Given data below:

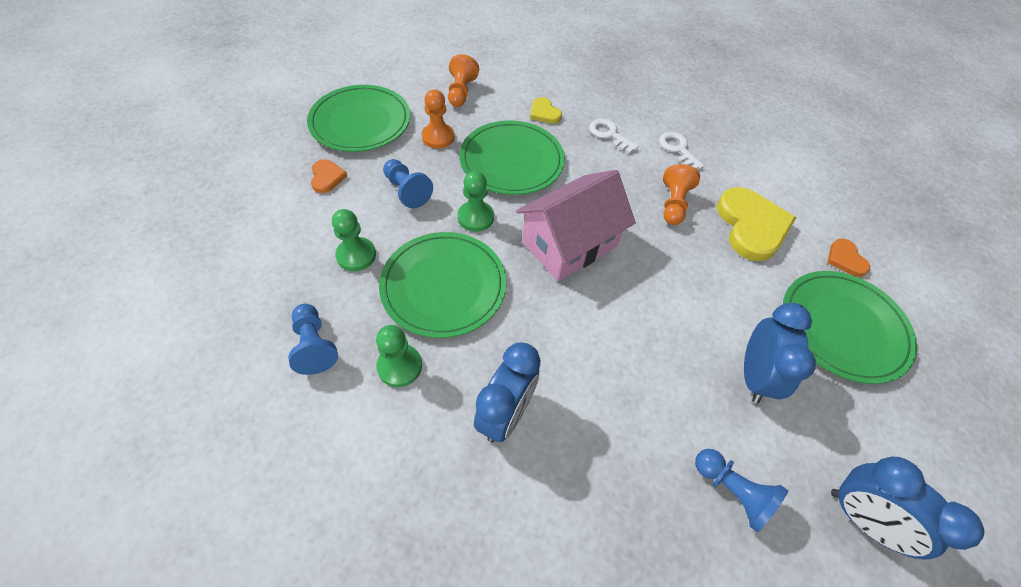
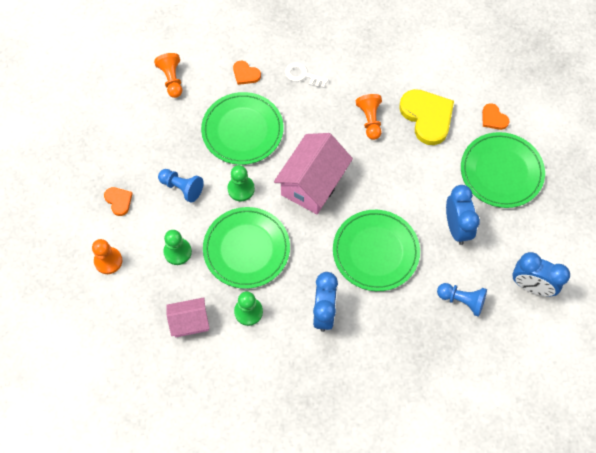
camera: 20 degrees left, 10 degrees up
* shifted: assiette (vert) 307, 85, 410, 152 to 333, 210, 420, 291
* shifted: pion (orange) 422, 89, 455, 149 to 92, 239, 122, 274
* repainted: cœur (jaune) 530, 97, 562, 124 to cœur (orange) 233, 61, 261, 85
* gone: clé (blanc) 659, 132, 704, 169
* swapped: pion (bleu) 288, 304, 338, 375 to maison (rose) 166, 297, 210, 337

End of Given data.

### Work order
Print the entries as they stand, first line through the line holding "132, 704, 169", with every picture removed.

### Exercise answer
camera: 20 degrees left, 10 degrees up
* shifted: assiette (vert) 307, 85, 410, 152 to 333, 210, 420, 291
* shifted: pion (orange) 422, 89, 455, 149 to 92, 239, 122, 274
* repainted: cœur (jaune) 530, 97, 562, 124 to cœur (orange) 233, 61, 261, 85
* gone: clé (blanc) 659, 132, 704, 169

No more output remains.